* EXERCISE AIM *
Filter the records below, copying each line that contains the string "treble".

::: DATA EXCERPTS

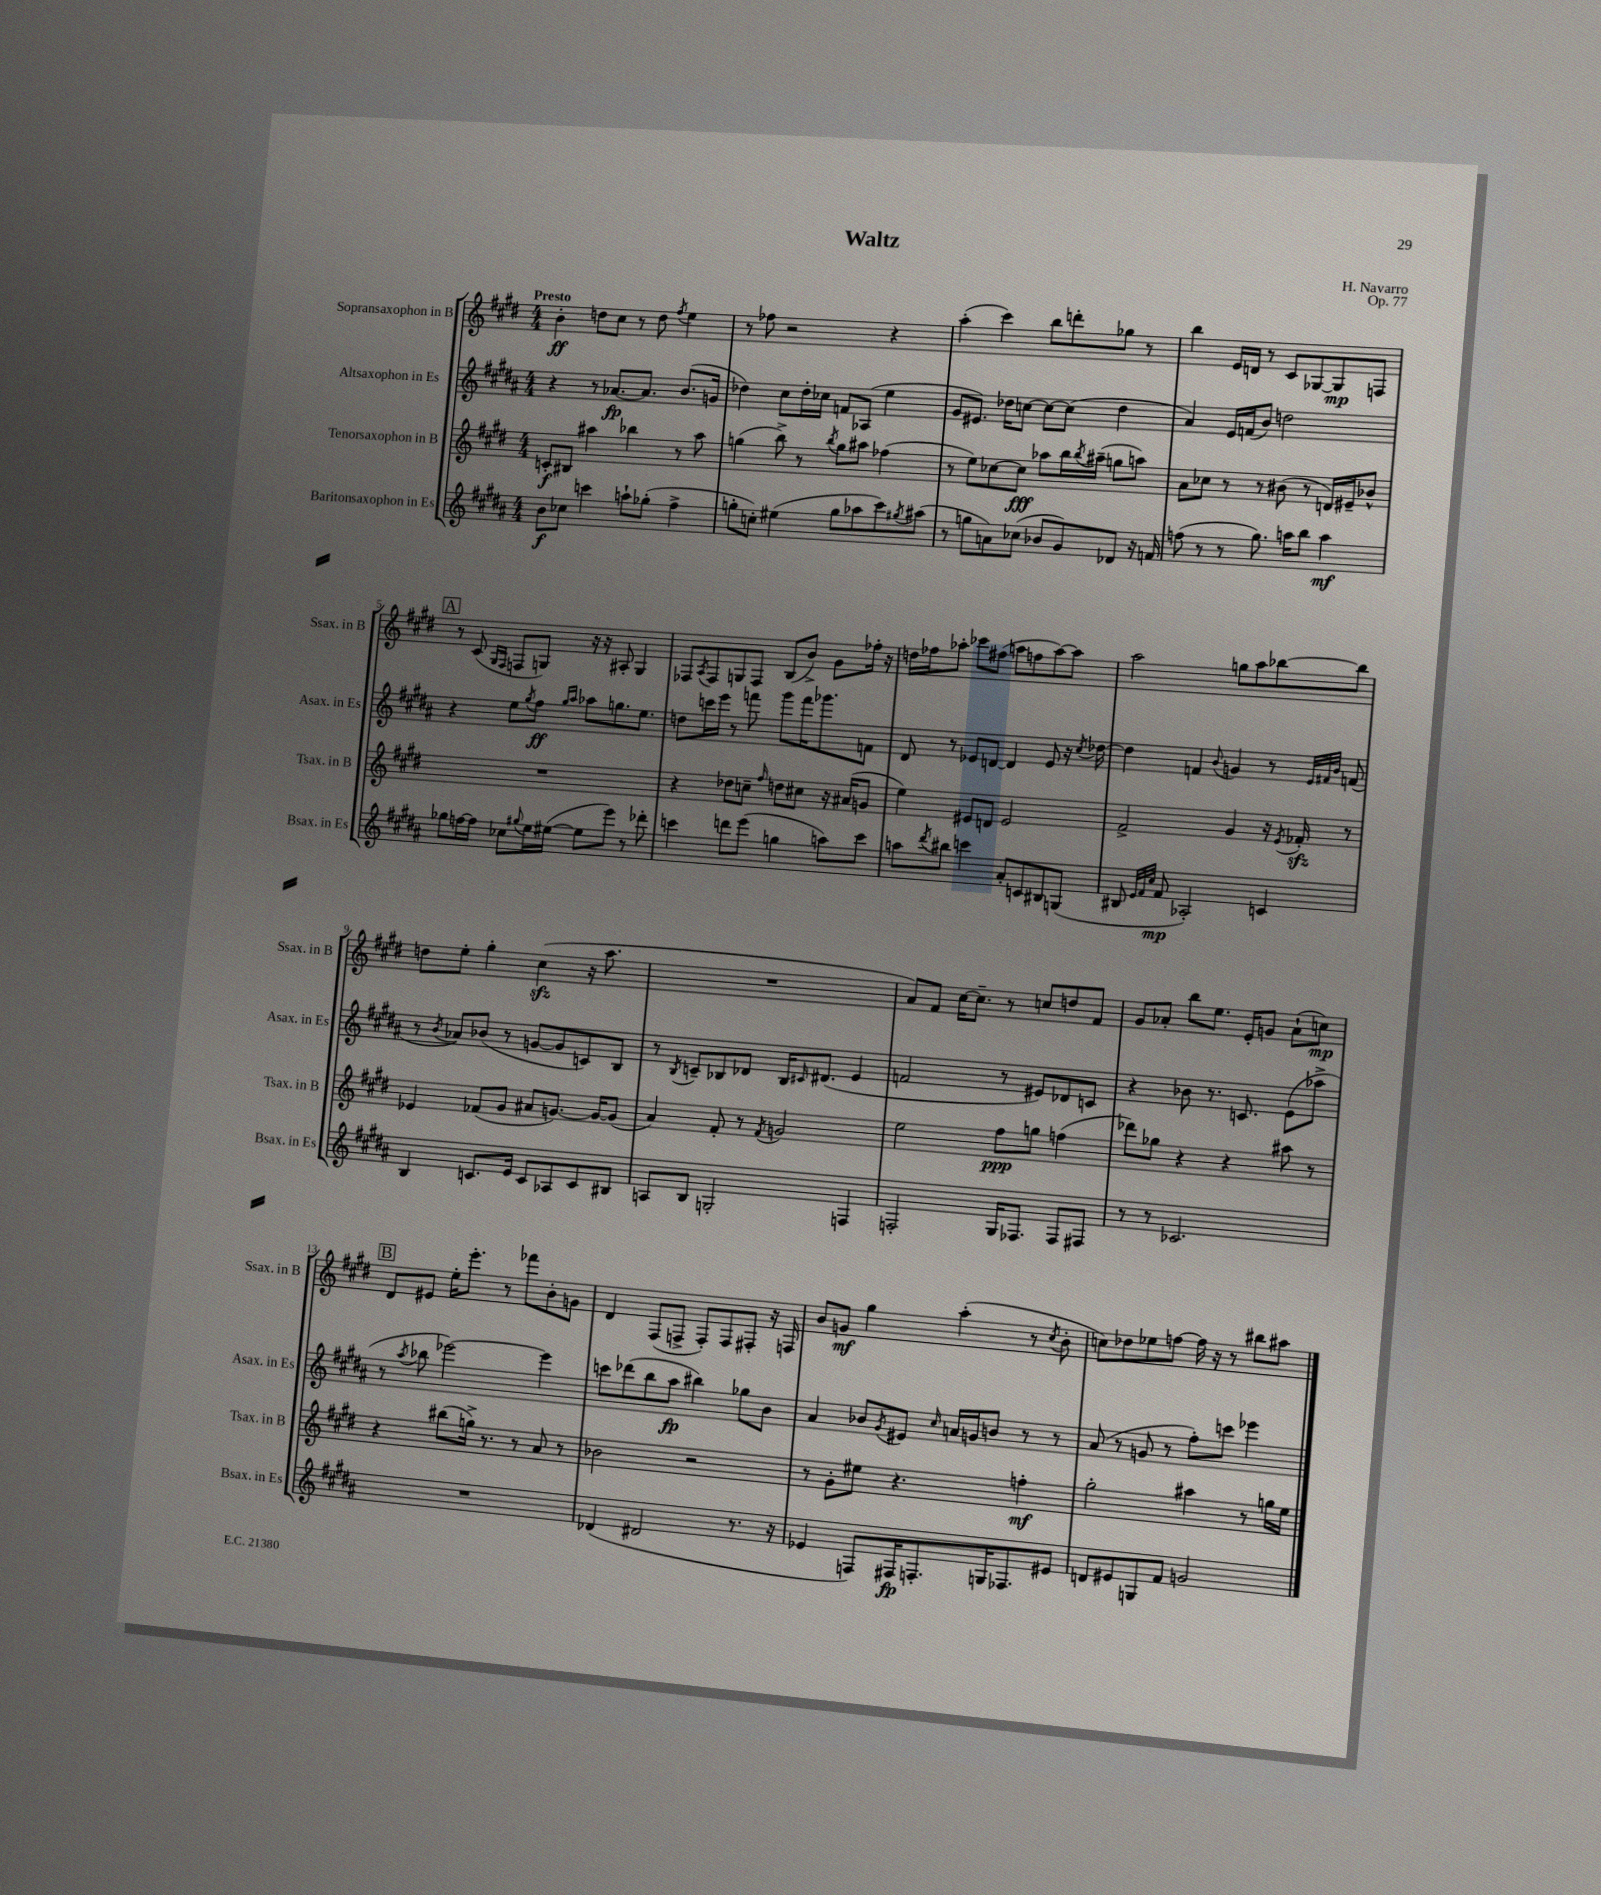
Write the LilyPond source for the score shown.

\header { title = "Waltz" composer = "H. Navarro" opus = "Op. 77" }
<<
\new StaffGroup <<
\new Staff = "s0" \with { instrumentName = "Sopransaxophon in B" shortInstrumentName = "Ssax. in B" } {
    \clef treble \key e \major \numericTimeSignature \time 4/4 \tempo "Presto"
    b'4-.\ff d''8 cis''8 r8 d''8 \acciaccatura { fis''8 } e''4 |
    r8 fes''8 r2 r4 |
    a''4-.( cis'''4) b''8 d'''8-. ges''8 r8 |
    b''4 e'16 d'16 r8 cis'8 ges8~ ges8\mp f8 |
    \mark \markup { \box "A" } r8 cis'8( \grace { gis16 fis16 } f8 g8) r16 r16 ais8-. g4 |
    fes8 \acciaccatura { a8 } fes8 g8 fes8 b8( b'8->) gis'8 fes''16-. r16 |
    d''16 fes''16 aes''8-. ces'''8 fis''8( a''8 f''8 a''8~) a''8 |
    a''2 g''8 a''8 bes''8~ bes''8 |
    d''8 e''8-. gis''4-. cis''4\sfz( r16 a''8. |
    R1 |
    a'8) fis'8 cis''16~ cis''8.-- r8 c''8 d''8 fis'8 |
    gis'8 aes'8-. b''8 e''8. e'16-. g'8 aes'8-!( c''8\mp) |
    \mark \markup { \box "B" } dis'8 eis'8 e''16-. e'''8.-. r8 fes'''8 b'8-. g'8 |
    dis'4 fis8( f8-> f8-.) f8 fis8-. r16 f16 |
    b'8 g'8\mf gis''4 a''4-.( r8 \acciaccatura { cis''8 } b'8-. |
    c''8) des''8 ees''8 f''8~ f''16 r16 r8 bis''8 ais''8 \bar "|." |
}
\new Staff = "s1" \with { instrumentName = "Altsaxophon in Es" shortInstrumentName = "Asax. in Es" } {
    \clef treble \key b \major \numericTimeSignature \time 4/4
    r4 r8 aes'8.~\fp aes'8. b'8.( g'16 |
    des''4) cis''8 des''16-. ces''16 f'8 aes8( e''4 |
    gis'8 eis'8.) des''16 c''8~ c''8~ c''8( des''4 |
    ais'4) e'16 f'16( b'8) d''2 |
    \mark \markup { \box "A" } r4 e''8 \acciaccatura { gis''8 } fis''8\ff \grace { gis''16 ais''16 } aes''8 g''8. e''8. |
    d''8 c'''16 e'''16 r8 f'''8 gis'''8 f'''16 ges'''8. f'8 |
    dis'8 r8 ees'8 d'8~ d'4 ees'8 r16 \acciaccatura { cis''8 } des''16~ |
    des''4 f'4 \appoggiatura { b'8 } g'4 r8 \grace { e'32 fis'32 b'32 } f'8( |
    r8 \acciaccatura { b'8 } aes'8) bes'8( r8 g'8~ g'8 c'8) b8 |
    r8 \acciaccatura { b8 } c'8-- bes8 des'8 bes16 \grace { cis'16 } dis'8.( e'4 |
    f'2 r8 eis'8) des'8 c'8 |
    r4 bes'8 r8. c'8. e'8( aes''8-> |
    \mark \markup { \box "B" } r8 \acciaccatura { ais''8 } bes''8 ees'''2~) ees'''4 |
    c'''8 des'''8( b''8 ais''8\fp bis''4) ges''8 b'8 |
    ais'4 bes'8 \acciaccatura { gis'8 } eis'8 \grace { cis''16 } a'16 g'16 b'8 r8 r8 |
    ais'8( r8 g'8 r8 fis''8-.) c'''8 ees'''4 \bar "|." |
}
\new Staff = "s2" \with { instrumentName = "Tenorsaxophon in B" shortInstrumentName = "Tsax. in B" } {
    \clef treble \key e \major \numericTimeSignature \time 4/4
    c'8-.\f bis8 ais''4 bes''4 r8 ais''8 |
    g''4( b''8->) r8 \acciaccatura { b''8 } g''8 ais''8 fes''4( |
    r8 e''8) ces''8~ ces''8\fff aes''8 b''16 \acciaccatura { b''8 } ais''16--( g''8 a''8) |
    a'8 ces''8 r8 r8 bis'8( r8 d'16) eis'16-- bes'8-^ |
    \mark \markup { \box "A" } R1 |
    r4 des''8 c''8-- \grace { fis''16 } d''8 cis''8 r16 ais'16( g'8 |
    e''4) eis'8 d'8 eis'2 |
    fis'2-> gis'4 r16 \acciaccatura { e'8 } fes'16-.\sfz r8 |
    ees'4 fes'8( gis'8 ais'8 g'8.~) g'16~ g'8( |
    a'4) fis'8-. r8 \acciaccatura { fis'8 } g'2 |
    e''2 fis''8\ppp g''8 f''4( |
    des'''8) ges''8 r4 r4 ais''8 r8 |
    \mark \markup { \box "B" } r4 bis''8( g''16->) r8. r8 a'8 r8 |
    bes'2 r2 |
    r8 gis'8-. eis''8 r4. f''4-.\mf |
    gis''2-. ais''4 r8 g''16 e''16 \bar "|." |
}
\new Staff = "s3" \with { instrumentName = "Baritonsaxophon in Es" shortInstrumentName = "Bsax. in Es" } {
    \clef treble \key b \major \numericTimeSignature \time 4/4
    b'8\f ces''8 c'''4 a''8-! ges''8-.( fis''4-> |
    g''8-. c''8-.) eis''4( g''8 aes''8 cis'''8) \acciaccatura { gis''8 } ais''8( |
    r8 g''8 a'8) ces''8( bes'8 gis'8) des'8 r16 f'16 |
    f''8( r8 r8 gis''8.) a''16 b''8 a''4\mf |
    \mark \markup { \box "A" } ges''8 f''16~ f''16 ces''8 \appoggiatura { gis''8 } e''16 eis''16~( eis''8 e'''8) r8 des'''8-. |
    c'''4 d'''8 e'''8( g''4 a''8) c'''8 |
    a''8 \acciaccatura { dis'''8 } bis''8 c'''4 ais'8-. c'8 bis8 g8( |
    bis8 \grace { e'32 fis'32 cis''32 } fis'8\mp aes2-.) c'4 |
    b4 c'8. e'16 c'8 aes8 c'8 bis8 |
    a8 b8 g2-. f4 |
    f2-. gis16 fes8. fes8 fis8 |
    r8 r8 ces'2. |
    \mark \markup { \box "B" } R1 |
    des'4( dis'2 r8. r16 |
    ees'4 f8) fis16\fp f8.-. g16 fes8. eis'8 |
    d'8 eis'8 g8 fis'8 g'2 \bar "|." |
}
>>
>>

::::::

* RESULT FOR THIS TASK *
    \clef treble \key e \major \numericTimeSignature \time 4/4 \tempo "Presto"
    \clef treble \key b \major \numericTimeSignature \time 4/4
    \clef treble \key e \major \numericTimeSignature \time 4/4
    \clef treble \key b \major \numericTimeSignature \time 4/4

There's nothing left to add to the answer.